**WHAT THIS TASK INVOLVES**
Once the pictures are set aside, reproduce all of the records exactly.

**INPUT FOR THIS TASK**
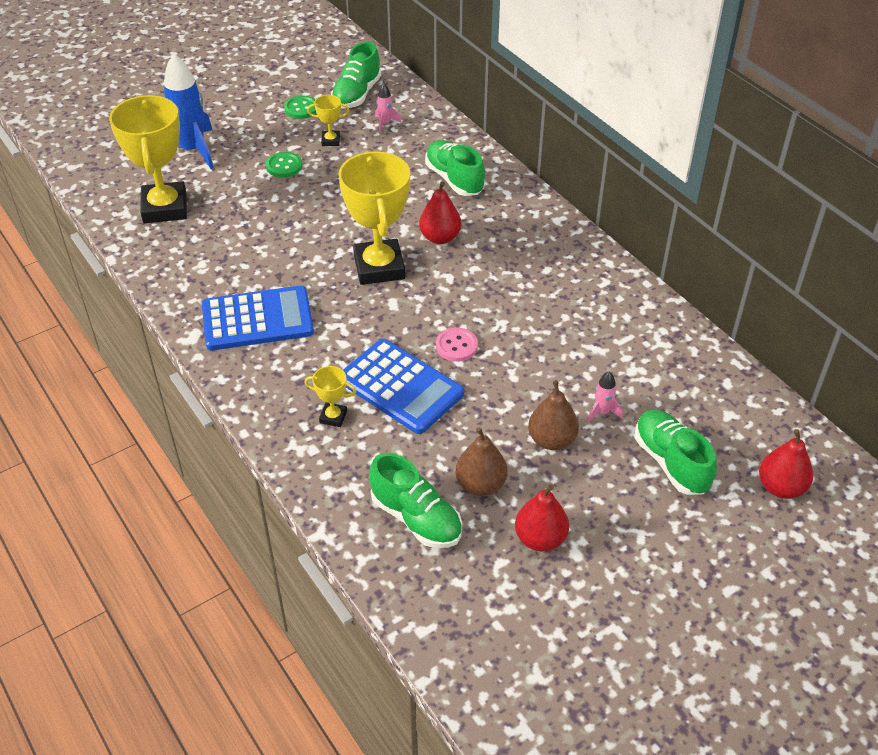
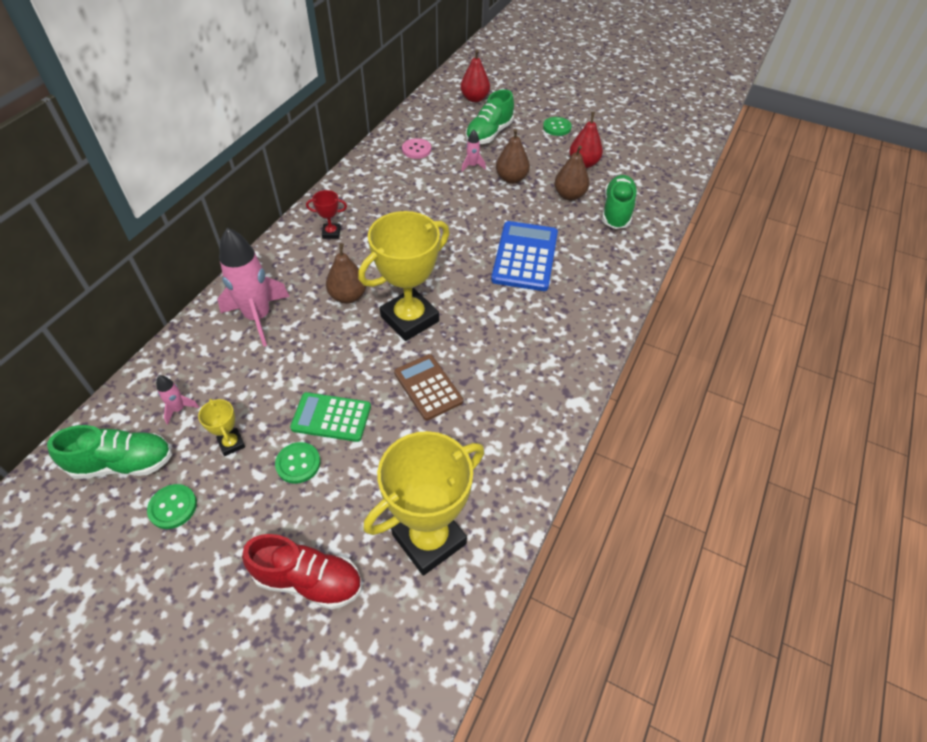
camera: 120 degrees left, 5 degrees up
blue rocket [164,54,214,169] -> red shoe [242,534,362,610]
blue calculator [202,286,314,350] -> none
yellow trophy [304,366,356,427] -> none
red pear [419,182,461,244] -> brown pear [326,243,366,304]
green shoe [425,140,485,196] -> pink rocket [217,228,290,347]
pink button [436,328,478,362] -> pink button moved to [402,138,431,159]
none -> green calculator [290,392,371,442]
none -> red trophy [306,190,347,239]
none -> brown calculator [394,354,463,421]
none -> green button [543,117,572,136]

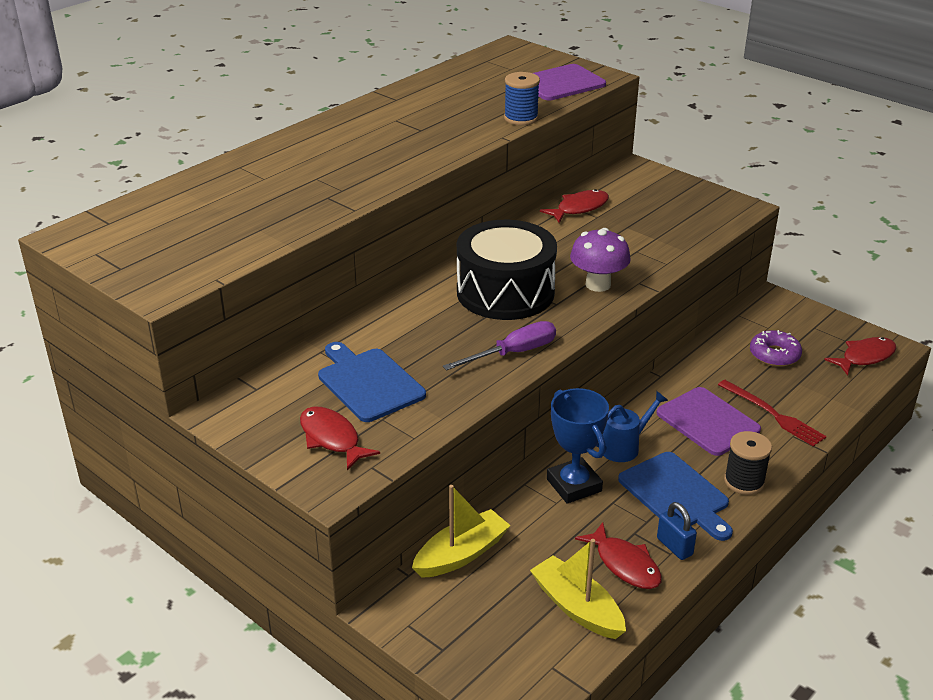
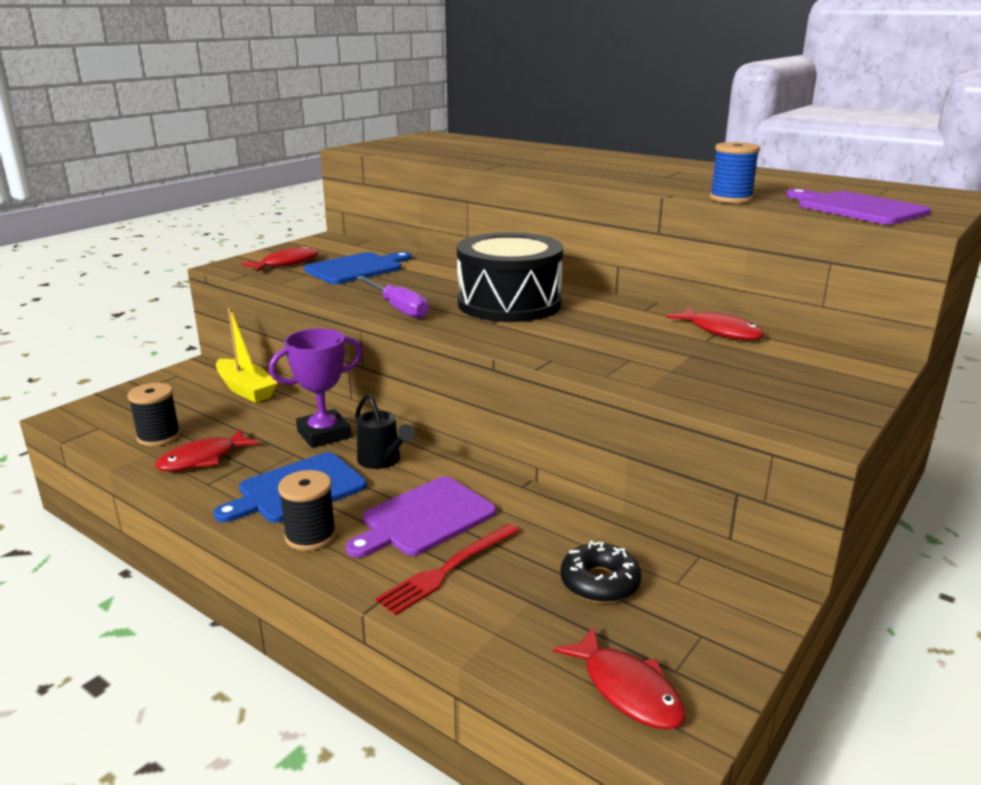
camera: 85 degrees right, 10 degrees down
yellow boat [530,539,626,639] -> black spool [128,383,180,446]
blue trophy [547,388,609,504] -> purple trophy [269,328,362,448]
purple mushroom [570,228,631,292] -> none
blue watering can [596,391,668,462] -> black watering can [355,394,415,469]
blue padlock [657,502,697,560] -> none
purple donut [750,330,802,367] -> black donut [560,541,642,603]

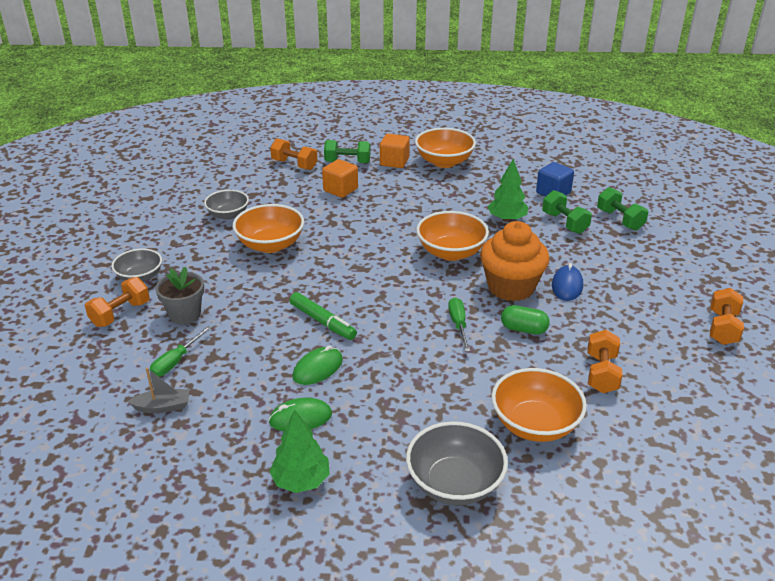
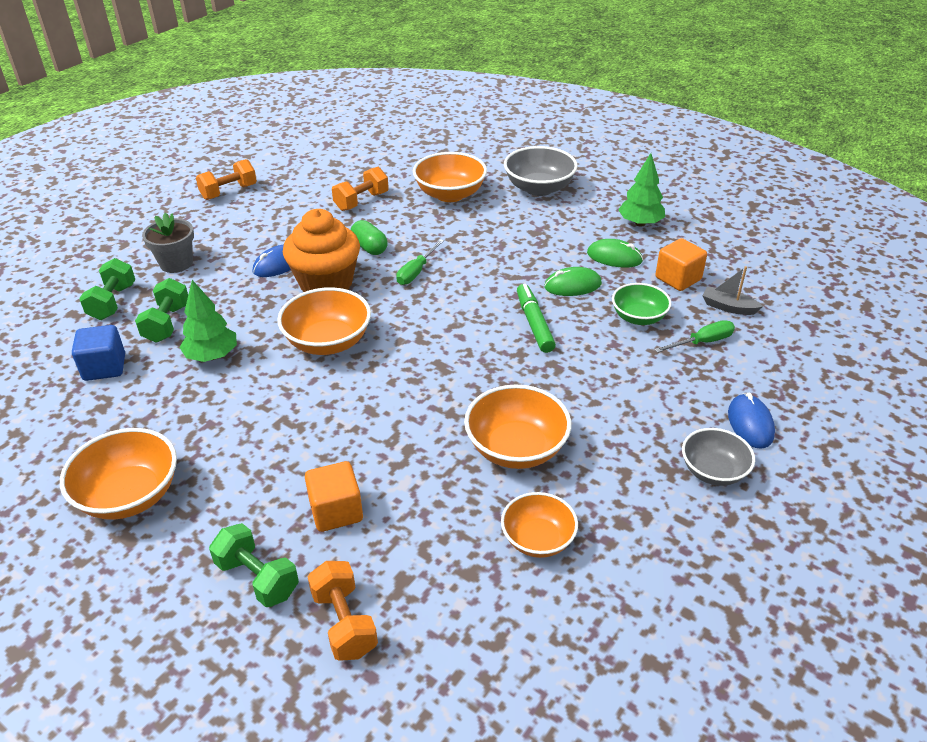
camera: 145 degrees left, 5 degrees up
orange dumbbell [85,277,150,327] -> blue mouse [728,393,775,449]
grey flower pot [155,267,204,325] -> grey flower pot moved to [142,213,194,273]
grey bowl [204,190,249,220] -> orange bowl [501,492,578,558]
orange cube [380,134,410,168] -> orange cube moved to [655,238,707,291]
none -> green bowl [612,283,671,325]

**RESPONSE**
camera: 120 degrees left, 5 degrees up
blue rocket [164,54,214,169] -> red shoe [242,534,362,610]
blue calculator [202,286,314,350] -> none
yellow trophy [304,366,356,427] -> none
red pear [419,182,461,244] -> brown pear [326,243,366,304]
green shoe [425,140,485,196] -> pink rocket [217,228,290,347]
pink button [436,328,478,362] -> pink button moved to [402,138,431,159]
none -> green calculator [290,392,371,442]
none -> red trophy [306,190,347,239]
none -> brown calculator [394,354,463,421]
none -> green button [543,117,572,136]

camera: 85 degrees right, 10 degrees down
yellow boat [530,539,626,639] -> black spool [128,383,180,446]
blue trophy [547,388,609,504] -> purple trophy [269,328,362,448]
purple mushroom [570,228,631,292] -> none
blue watering can [596,391,668,462] -> black watering can [355,394,415,469]
blue padlock [657,502,697,560] -> none
purple donut [750,330,802,367] -> black donut [560,541,642,603]

camera: 145 degrees left, 5 degrees up
orange dumbbell [85,277,150,327] -> blue mouse [728,393,775,449]
grey flower pot [155,267,204,325] -> grey flower pot moved to [142,213,194,273]
grey bowl [204,190,249,220] -> orange bowl [501,492,578,558]
orange cube [380,134,410,168] -> orange cube moved to [655,238,707,291]
none -> green bowl [612,283,671,325]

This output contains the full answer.